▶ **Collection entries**
= = =

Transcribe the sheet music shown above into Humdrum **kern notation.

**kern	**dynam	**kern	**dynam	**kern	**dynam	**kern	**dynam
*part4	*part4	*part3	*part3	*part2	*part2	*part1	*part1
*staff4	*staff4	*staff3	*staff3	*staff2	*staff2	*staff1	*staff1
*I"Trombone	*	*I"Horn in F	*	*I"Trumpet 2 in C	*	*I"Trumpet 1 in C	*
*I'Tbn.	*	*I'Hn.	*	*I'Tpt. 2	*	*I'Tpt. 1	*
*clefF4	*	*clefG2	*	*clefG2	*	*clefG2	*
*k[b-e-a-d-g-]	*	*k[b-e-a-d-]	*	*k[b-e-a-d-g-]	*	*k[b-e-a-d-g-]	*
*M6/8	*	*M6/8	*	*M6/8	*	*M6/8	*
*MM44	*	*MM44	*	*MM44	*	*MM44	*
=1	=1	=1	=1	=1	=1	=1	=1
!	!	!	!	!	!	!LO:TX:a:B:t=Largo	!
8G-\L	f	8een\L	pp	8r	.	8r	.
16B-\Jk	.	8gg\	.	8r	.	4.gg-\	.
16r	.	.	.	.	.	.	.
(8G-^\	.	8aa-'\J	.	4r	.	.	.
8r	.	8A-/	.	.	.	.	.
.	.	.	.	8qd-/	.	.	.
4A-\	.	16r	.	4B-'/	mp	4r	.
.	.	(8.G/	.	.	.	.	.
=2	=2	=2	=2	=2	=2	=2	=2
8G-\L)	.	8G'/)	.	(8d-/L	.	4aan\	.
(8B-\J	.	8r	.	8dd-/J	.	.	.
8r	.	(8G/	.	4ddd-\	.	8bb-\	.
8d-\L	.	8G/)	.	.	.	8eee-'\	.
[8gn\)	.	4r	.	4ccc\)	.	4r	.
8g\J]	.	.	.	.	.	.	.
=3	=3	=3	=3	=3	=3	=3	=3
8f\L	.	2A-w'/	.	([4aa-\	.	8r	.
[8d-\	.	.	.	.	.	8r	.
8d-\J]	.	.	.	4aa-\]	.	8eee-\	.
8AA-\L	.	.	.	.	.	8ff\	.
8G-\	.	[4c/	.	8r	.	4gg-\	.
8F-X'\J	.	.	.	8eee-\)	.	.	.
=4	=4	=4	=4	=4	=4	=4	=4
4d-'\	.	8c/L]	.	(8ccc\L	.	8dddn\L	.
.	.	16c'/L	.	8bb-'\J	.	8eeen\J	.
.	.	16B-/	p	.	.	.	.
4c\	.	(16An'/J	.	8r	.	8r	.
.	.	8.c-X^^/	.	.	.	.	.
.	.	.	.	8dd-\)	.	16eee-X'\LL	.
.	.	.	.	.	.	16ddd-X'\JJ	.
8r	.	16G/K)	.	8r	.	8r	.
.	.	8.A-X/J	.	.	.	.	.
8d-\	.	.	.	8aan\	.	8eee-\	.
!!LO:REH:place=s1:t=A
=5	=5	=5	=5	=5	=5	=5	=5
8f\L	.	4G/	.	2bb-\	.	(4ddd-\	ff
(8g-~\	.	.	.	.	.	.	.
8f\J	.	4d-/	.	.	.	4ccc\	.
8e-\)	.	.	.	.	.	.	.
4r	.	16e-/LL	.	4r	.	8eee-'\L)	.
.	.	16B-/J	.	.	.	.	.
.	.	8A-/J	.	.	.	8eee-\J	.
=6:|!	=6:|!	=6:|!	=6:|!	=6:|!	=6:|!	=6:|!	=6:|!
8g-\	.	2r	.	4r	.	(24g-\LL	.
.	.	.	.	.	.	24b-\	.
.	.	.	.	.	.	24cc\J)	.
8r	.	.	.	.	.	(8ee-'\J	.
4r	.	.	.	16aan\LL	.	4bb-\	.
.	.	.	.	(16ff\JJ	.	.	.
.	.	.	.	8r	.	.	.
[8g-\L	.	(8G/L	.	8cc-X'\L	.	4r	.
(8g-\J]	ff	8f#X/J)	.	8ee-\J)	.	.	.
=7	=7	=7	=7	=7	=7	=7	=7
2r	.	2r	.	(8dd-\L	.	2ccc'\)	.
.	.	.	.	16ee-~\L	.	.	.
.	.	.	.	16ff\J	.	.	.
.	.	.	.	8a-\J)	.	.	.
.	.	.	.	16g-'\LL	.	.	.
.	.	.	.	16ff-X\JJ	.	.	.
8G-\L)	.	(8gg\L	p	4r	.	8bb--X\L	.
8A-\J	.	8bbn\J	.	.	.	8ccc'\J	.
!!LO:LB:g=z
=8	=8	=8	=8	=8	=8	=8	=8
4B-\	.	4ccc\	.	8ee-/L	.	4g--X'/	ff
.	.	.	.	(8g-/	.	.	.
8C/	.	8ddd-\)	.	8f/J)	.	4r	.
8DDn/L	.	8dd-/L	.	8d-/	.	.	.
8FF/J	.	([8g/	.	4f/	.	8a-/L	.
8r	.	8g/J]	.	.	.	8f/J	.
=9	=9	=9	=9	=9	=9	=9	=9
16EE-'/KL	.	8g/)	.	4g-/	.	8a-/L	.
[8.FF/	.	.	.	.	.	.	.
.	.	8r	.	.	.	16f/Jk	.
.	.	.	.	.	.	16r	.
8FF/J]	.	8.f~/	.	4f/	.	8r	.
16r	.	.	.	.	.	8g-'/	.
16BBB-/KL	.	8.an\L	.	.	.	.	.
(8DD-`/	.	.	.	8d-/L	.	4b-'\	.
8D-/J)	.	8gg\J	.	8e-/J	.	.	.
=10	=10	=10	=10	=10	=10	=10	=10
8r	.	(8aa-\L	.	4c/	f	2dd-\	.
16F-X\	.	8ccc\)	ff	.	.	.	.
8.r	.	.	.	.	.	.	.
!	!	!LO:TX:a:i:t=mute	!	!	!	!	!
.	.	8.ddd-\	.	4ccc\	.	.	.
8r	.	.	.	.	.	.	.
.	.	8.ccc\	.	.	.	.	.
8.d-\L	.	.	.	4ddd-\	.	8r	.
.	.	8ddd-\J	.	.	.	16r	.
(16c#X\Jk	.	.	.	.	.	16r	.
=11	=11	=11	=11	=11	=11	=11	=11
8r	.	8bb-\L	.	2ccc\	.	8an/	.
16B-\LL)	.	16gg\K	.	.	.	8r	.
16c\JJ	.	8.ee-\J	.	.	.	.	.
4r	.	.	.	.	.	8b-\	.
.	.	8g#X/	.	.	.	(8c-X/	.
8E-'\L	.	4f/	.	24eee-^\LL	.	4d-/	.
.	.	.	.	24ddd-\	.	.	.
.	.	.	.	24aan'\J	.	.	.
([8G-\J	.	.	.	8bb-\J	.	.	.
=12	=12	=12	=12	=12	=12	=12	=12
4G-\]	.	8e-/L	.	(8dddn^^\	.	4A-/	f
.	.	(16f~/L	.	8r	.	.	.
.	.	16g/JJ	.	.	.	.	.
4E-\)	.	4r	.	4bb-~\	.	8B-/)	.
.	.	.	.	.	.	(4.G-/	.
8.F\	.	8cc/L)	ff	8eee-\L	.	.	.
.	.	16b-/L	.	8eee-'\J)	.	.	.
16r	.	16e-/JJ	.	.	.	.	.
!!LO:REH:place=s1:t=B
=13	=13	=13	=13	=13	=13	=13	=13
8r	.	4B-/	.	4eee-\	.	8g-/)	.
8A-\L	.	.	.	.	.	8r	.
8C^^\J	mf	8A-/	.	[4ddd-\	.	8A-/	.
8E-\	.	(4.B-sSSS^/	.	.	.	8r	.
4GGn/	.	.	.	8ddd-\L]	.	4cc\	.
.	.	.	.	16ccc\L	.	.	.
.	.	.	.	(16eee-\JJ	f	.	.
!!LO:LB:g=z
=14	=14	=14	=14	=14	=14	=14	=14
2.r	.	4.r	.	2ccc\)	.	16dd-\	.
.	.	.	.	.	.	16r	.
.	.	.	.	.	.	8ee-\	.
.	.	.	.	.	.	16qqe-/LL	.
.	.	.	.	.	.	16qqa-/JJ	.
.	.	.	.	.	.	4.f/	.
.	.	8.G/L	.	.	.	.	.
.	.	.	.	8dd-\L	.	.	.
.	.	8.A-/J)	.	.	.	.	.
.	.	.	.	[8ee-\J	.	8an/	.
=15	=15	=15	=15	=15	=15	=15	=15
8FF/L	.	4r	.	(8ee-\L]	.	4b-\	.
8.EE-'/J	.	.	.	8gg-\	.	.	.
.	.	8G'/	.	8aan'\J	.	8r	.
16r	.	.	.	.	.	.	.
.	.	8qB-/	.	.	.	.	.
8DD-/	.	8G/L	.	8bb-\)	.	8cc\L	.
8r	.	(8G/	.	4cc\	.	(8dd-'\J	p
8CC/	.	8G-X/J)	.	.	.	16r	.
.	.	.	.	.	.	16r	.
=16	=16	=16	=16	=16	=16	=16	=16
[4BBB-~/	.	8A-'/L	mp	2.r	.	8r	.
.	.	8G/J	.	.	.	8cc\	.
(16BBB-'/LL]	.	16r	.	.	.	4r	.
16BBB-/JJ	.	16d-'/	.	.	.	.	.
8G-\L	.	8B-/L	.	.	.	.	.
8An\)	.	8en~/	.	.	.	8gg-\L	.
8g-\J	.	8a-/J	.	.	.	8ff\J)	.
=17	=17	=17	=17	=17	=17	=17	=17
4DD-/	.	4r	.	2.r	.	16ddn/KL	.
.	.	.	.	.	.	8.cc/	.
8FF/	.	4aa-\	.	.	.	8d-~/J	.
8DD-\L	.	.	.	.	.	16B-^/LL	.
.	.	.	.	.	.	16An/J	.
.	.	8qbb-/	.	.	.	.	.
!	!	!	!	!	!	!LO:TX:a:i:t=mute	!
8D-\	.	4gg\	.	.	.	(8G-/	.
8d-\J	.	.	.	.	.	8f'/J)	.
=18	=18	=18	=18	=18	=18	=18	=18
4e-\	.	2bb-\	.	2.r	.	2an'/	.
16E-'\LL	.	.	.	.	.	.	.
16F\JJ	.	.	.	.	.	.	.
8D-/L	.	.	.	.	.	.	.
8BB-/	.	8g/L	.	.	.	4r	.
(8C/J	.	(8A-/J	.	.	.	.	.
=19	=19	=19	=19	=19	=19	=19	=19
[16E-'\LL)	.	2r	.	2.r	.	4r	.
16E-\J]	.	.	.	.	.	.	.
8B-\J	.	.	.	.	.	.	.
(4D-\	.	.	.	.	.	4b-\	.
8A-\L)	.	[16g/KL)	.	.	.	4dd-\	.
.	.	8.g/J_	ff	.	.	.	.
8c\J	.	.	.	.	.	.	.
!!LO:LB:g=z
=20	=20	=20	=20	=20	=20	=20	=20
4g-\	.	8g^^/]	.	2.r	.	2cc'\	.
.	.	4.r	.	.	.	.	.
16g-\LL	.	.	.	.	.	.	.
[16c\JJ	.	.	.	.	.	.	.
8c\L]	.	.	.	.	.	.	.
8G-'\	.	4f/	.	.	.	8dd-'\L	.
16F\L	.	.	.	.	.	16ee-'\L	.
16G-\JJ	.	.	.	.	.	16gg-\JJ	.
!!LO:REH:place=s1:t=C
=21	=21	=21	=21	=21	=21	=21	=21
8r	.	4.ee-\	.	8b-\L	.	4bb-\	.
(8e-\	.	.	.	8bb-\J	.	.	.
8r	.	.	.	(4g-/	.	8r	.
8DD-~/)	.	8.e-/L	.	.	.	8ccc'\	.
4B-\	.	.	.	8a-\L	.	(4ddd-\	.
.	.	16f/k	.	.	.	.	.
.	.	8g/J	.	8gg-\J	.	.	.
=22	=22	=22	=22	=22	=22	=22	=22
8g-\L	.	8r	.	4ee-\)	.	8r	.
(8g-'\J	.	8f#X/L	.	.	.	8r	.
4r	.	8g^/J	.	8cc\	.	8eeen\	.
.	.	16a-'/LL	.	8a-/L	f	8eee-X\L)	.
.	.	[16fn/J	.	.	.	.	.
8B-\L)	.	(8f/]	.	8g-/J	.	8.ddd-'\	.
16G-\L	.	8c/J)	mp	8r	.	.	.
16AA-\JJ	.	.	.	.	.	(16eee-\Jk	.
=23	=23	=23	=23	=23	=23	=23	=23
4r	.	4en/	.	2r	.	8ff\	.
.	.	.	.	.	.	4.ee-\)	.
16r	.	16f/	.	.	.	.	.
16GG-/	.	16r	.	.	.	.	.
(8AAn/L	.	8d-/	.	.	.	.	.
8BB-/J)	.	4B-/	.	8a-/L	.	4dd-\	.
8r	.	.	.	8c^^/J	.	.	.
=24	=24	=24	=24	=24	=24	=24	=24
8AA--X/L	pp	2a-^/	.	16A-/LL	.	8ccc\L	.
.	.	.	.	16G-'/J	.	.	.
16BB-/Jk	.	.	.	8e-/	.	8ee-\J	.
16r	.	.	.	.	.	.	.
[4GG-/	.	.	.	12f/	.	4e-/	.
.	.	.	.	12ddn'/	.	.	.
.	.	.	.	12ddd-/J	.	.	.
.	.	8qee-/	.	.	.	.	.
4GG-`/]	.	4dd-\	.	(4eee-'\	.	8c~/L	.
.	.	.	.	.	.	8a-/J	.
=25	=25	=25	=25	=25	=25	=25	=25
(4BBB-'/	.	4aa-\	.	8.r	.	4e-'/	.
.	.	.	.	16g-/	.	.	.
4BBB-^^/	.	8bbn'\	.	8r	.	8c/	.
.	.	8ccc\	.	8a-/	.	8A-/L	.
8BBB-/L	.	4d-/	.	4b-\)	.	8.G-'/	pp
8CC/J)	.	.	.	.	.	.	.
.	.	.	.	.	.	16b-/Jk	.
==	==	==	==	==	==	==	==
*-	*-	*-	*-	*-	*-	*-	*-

= = =

▶ **Given exercise**
Pull out each line of the items above that includes the string "place", treating uppercase and lowercase as different.

▶ **Written answer**
!!LO:REH:place=s1:t=A
!!LO:REH:place=s1:t=B
!!LO:REH:place=s1:t=C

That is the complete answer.